* [EXERCISE DESCRIPTION]:
How many lines in the material below include the word "degrees"? Give only the number.

* [EXERCISE INPUT]:
================
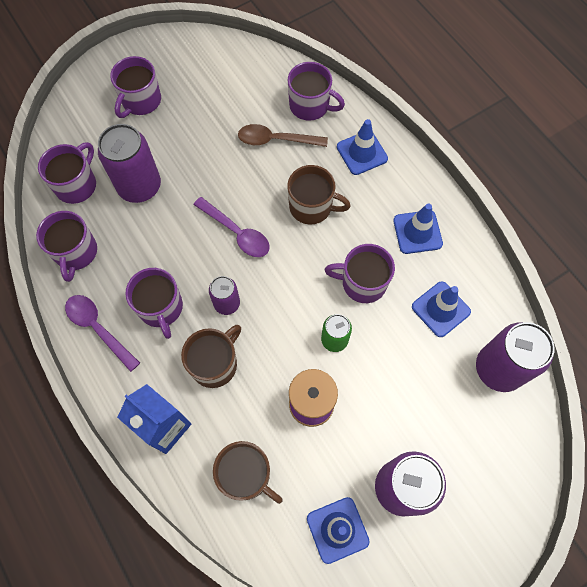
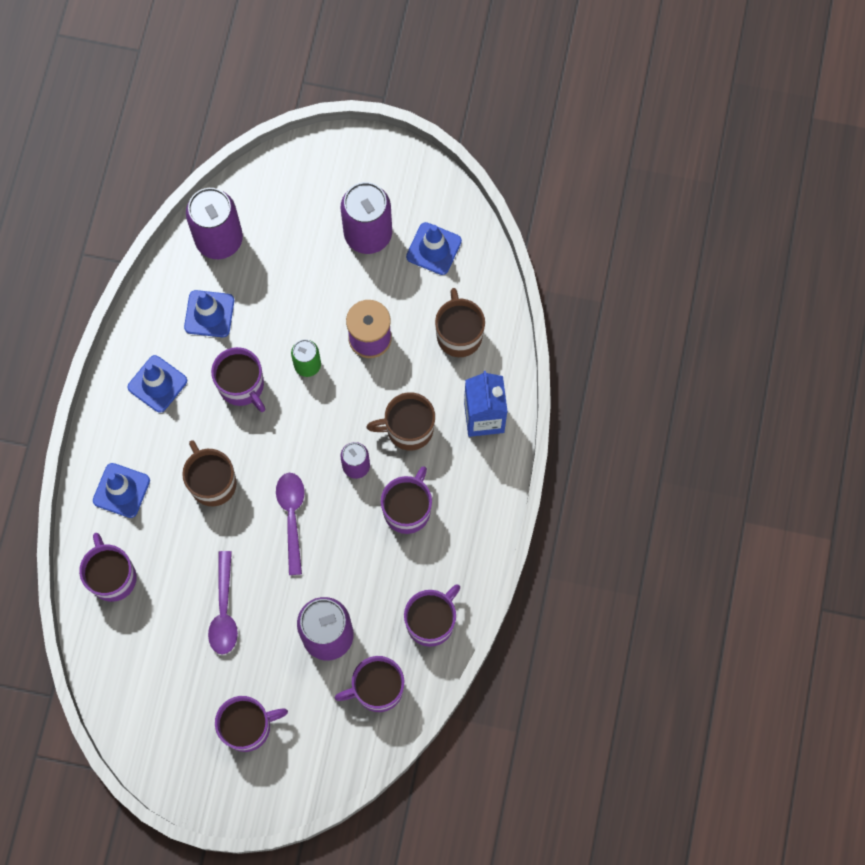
camera: 135 degrees left, 5 degrees up
(98, 328) = (468, 537): purple spoon -> purple spoon (224, 611)
(276, 140) = (176, 571): brown spoon -> none

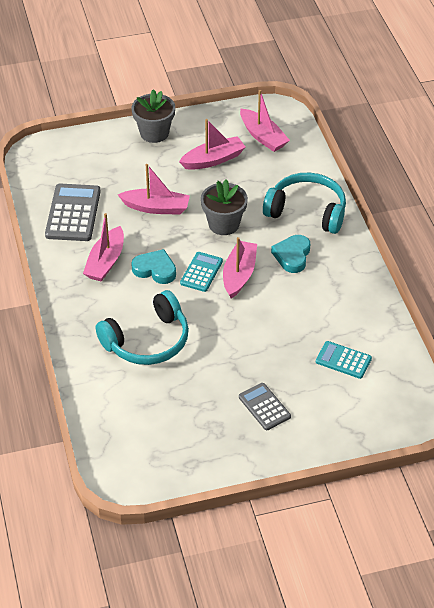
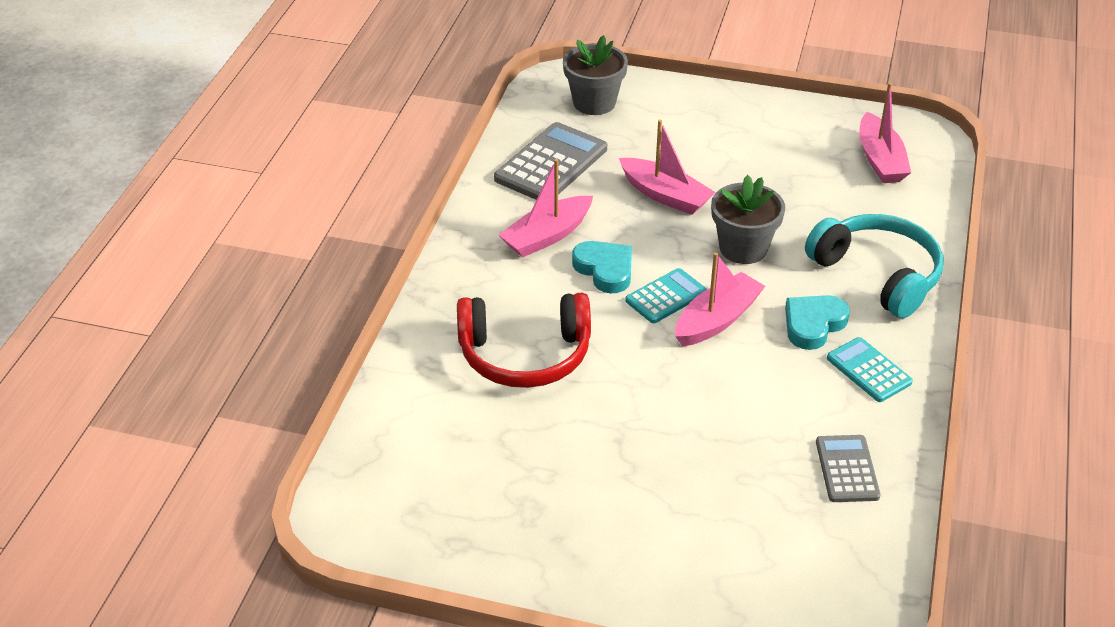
camera: 30 degrees right, 5 degrees down
(147, 341) = (525, 355): turquoise headphones -> red headphones
(154, 133) = (731, 107): grey flower pot -> grey flower pot (594, 103)
(213, 160) = (788, 165): pink boat -> none
(264, 407) = (621, 512): grey calculator -> grey calculator (846, 469)
(343, 360) = (788, 497): turquoise calculator -> turquoise calculator (868, 370)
================
* [RESPONSE TO THE TASK]:
2